> _Work required_
Please copy every line of the entries below word for word, leaving out the pictures.

[Data excerpts]
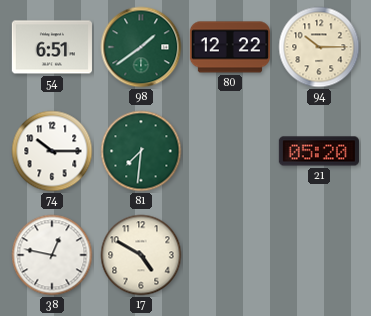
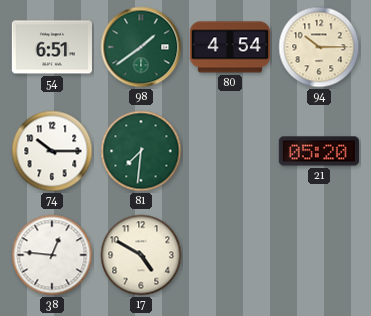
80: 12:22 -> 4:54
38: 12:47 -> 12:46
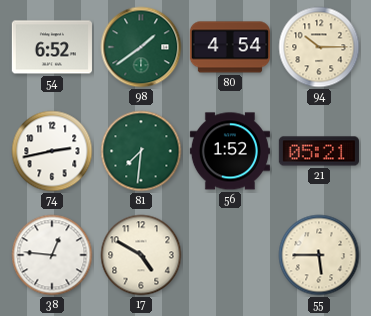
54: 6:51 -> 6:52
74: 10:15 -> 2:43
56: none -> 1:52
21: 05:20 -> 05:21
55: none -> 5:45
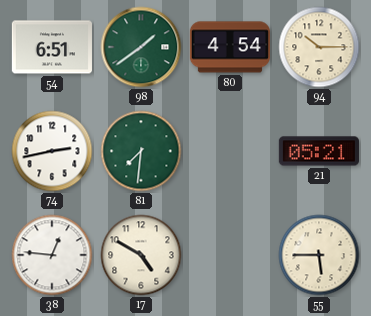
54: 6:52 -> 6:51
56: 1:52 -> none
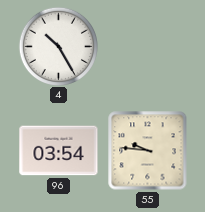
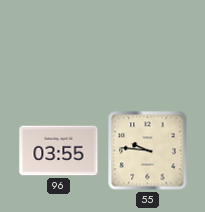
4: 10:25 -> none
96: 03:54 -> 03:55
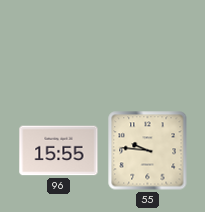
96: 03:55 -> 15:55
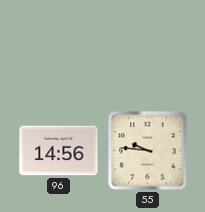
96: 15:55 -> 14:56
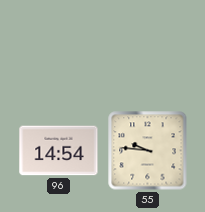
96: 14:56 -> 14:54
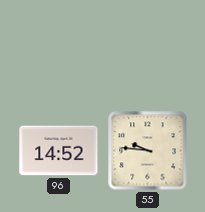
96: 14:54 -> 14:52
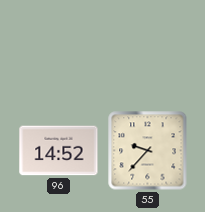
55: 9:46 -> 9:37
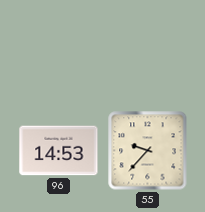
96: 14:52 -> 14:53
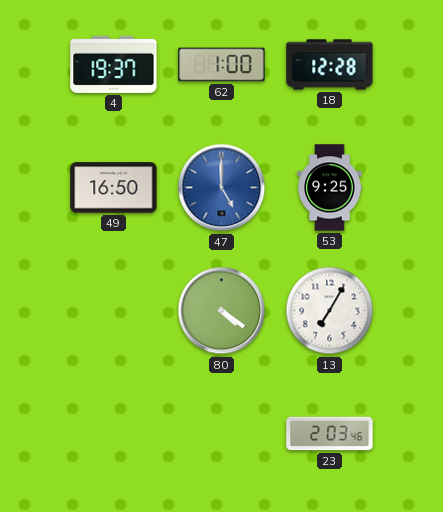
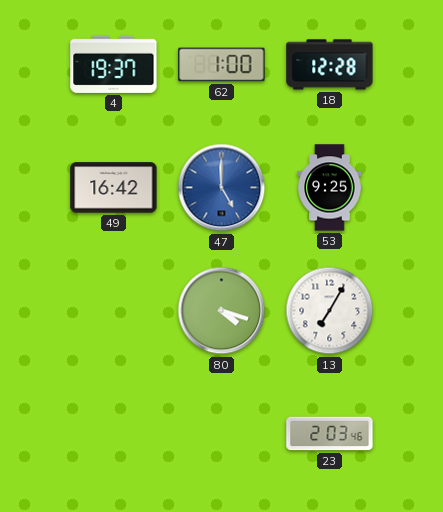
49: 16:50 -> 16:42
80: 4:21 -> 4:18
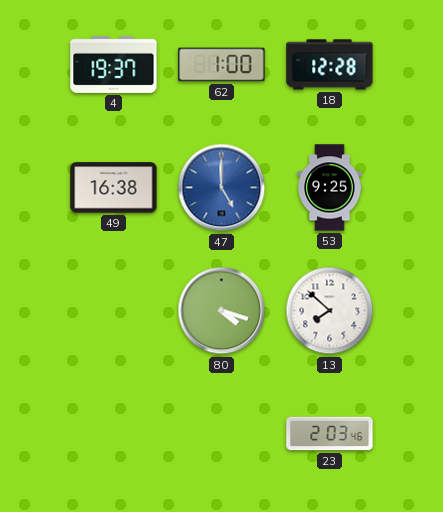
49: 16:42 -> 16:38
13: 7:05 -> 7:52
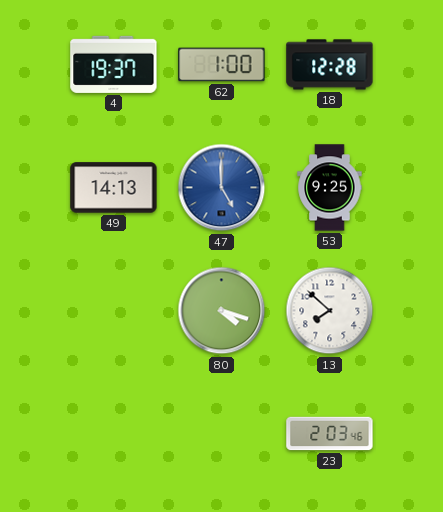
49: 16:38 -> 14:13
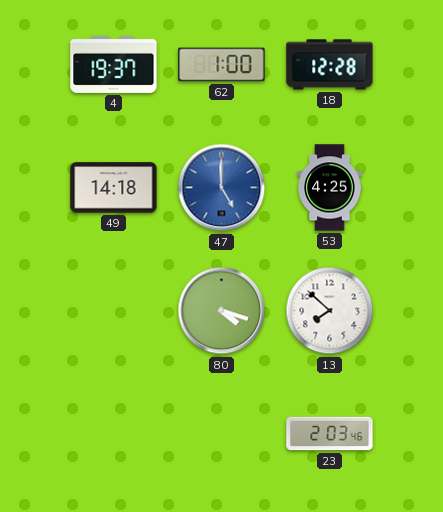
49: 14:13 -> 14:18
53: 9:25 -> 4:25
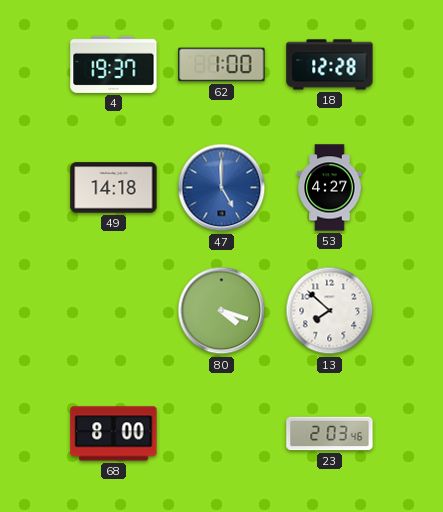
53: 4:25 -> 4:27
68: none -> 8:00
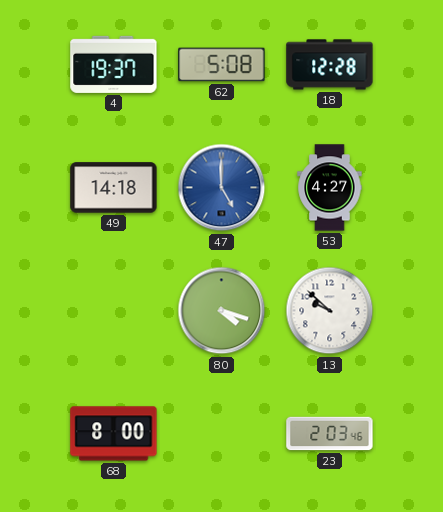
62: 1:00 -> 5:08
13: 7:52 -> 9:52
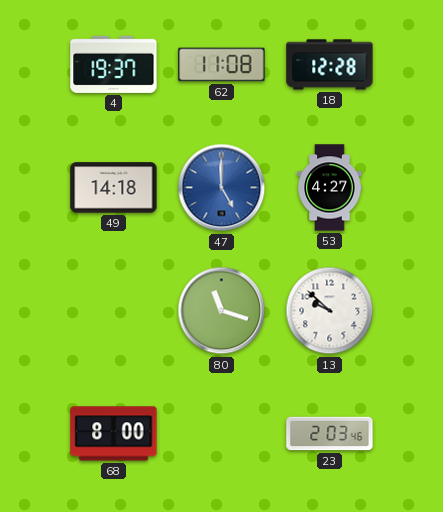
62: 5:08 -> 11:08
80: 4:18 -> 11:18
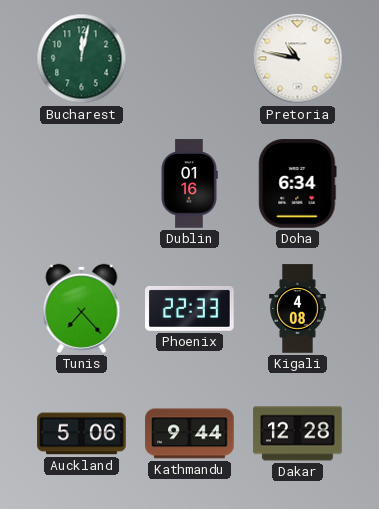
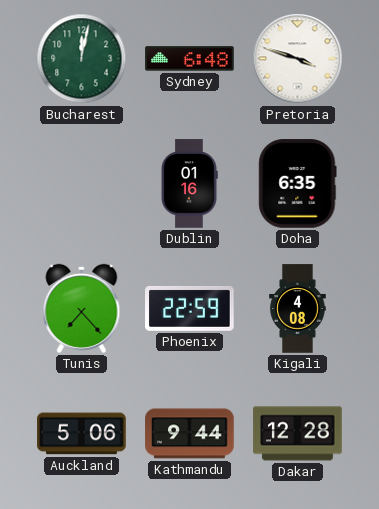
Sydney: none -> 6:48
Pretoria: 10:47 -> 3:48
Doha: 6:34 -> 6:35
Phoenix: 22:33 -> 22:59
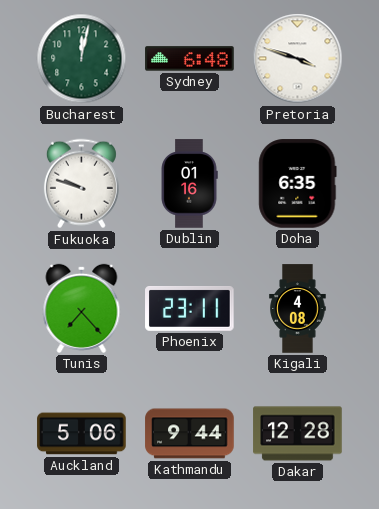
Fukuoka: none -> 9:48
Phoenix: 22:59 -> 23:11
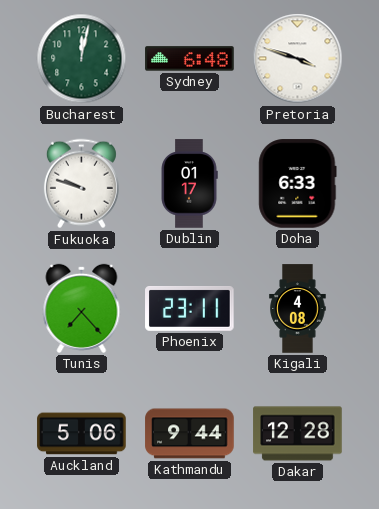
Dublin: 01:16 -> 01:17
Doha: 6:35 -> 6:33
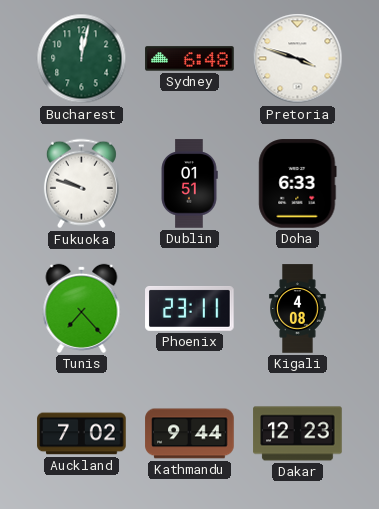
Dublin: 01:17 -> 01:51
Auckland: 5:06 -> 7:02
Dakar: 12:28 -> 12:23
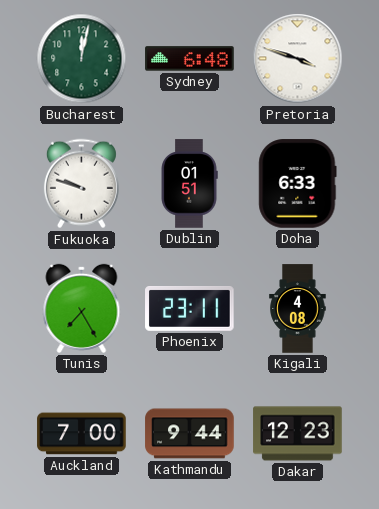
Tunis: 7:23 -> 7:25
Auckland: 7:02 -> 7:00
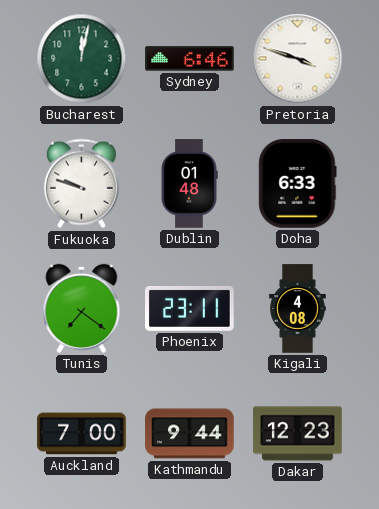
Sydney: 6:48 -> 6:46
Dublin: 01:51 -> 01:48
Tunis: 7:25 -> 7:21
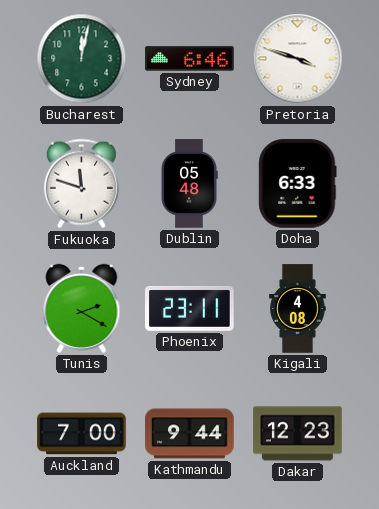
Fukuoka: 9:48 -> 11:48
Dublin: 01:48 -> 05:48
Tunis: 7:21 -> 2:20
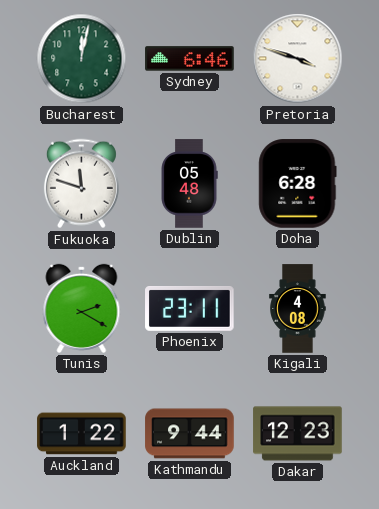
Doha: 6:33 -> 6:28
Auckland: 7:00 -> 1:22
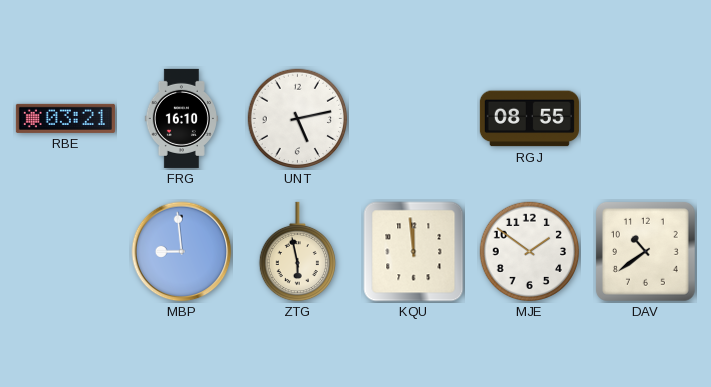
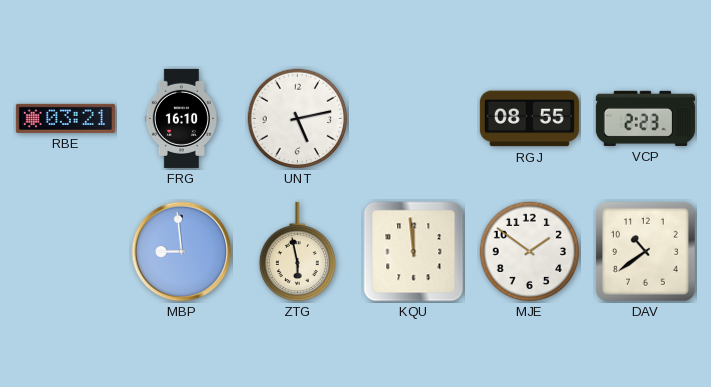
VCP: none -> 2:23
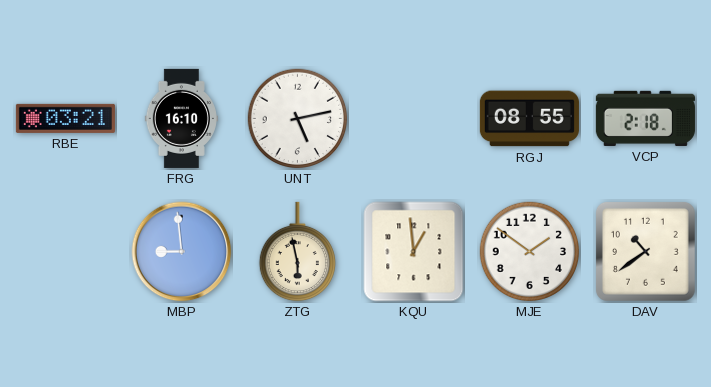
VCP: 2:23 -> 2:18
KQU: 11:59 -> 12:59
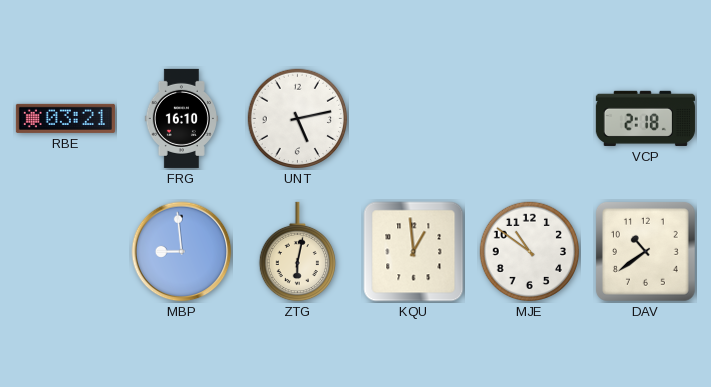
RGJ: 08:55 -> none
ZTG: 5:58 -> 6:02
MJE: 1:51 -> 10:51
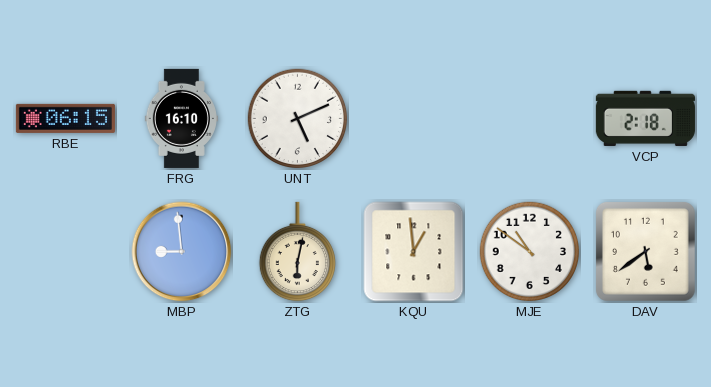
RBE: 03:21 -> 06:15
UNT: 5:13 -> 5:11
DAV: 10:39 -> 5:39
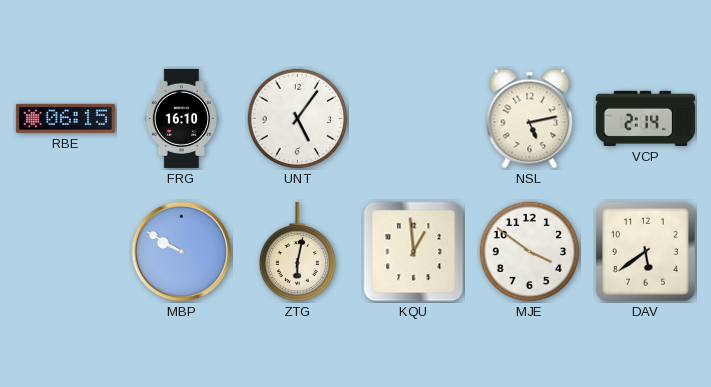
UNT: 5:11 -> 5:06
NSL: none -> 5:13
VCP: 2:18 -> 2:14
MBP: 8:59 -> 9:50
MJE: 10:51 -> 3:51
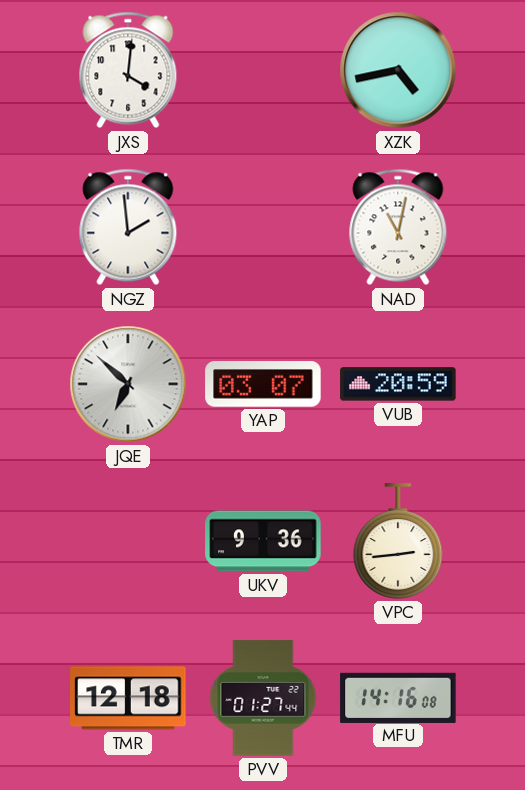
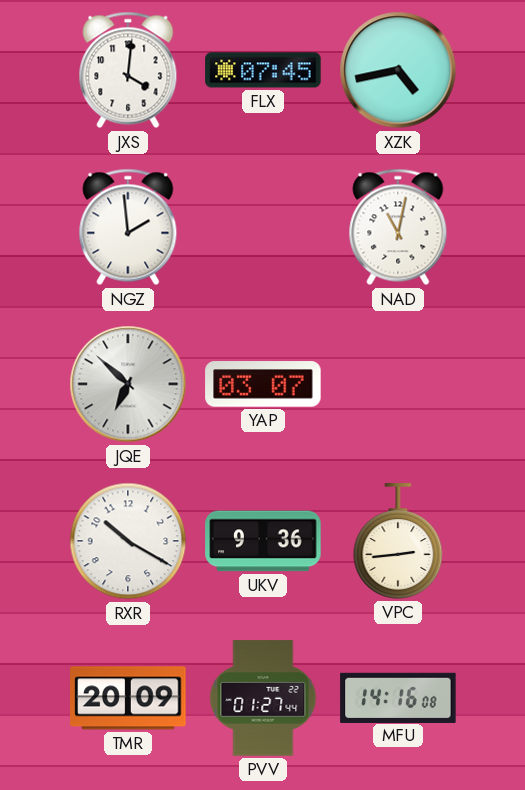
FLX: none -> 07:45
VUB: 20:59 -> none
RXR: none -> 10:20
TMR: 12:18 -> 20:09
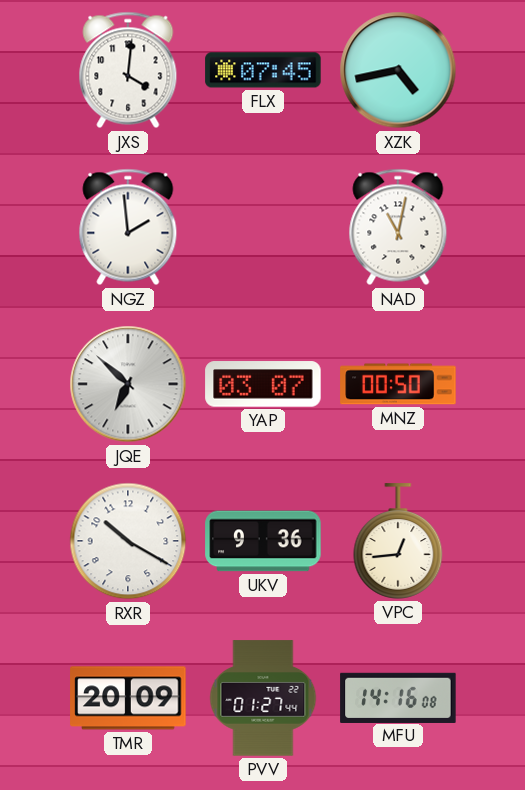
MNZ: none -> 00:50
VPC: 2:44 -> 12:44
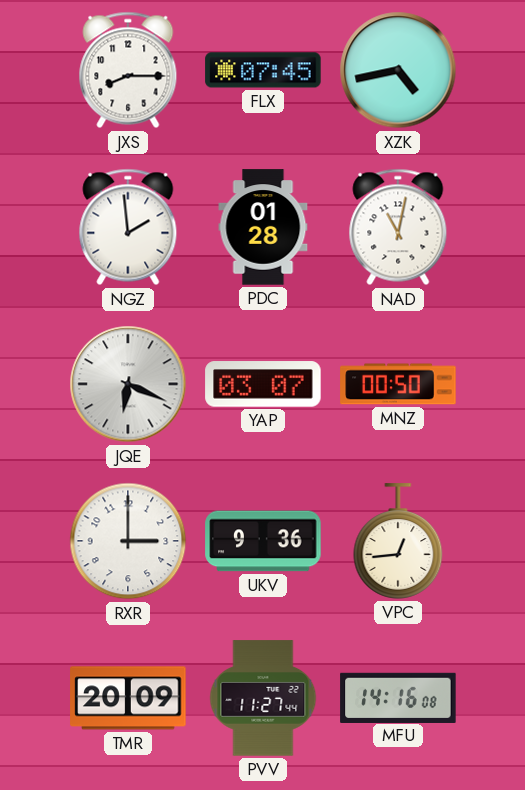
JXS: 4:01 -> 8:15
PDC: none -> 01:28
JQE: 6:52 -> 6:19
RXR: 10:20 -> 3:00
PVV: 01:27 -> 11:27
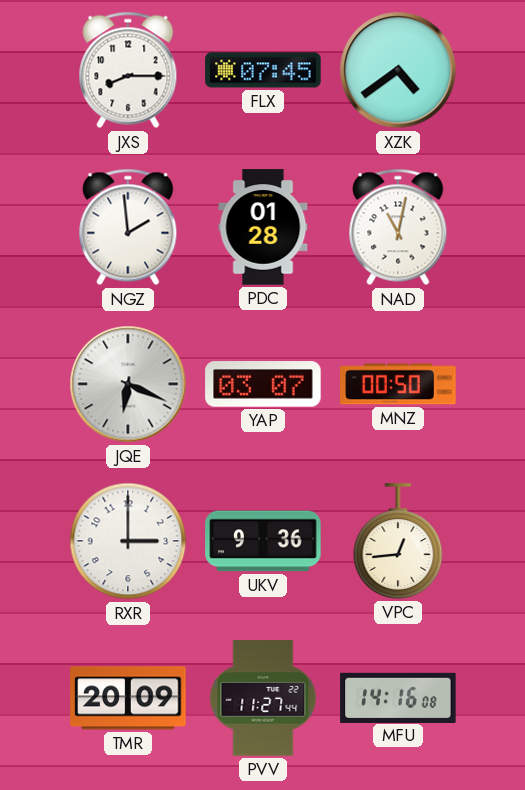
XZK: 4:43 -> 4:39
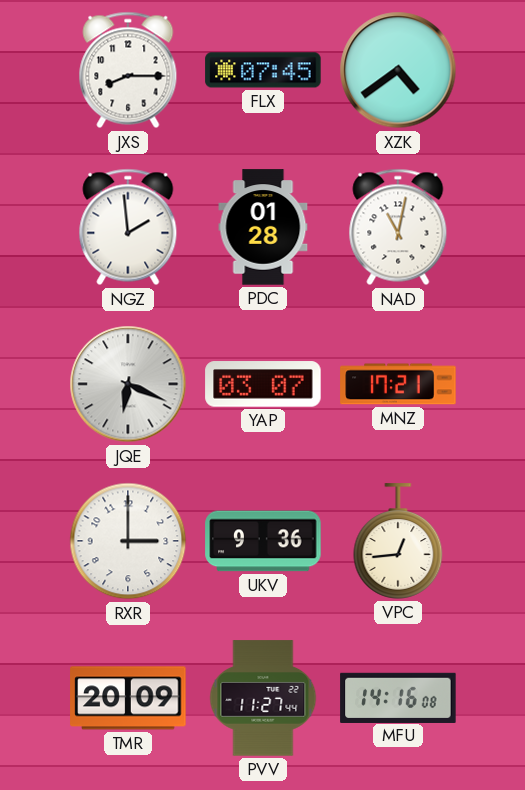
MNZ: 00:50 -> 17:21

> _Answer to this problem_
80: 12:22 -> 4:54
38: 12:47 -> 12:46
54: 6:51 -> 6:52
74: 10:15 -> 2:43
56: none -> 1:52
21: 05:20 -> 05:21
55: none -> 5:45
54: 6:52 -> 6:51
56: 1:52 -> none
4: 10:25 -> none
96: 03:54 -> 03:55
96: 03:55 -> 15:55
96: 15:55 -> 14:56
96: 14:56 -> 14:54
96: 14:54 -> 14:52
55: 9:46 -> 9:37
96: 14:52 -> 14:53
49: 16:50 -> 16:42
80: 4:21 -> 4:18
49: 16:42 -> 16:38
13: 7:05 -> 7:52
49: 16:38 -> 14:13
49: 14:13 -> 14:18
53: 9:25 -> 4:25
53: 4:25 -> 4:27
68: none -> 8:00
62: 1:00 -> 5:08
13: 7:52 -> 9:52
62: 5:08 -> 11:08
80: 4:18 -> 11:18
Sydney: none -> 6:48
Pretoria: 10:47 -> 3:48
Doha: 6:34 -> 6:35
Phoenix: 22:33 -> 22:59
Fukuoka: none -> 9:48
Phoenix: 22:59 -> 23:11
Dublin: 01:16 -> 01:17
Doha: 6:35 -> 6:33
Dublin: 01:17 -> 01:51
Auckland: 5:06 -> 7:02
Dakar: 12:28 -> 12:23
Tunis: 7:23 -> 7:25
Auckland: 7:02 -> 7:00
Sydney: 6:48 -> 6:46
Dublin: 01:51 -> 01:48
Tunis: 7:25 -> 7:21
Fukuoka: 9:48 -> 11:48
Dublin: 01:48 -> 05:48
Tunis: 7:21 -> 2:20
Doha: 6:33 -> 6:28
Auckland: 7:00 -> 1:22
VCP: none -> 2:23
VCP: 2:23 -> 2:18
KQU: 11:59 -> 12:59
RGJ: 08:55 -> none
ZTG: 5:58 -> 6:02
MJE: 1:51 -> 10:51
RBE: 03:21 -> 06:15
UNT: 5:13 -> 5:11
DAV: 10:39 -> 5:39
UNT: 5:11 -> 5:06
NSL: none -> 5:13
VCP: 2:18 -> 2:14
MBP: 8:59 -> 9:50
MJE: 10:51 -> 3:51
FLX: none -> 07:45
VUB: 20:59 -> none
RXR: none -> 10:20
TMR: 12:18 -> 20:09
MNZ: none -> 00:50
VPC: 2:44 -> 12:44
JXS: 4:01 -> 8:15
PDC: none -> 01:28
JQE: 6:52 -> 6:19
RXR: 10:20 -> 3:00
PVV: 01:27 -> 11:27
XZK: 4:43 -> 4:39
MNZ: 00:50 -> 17:21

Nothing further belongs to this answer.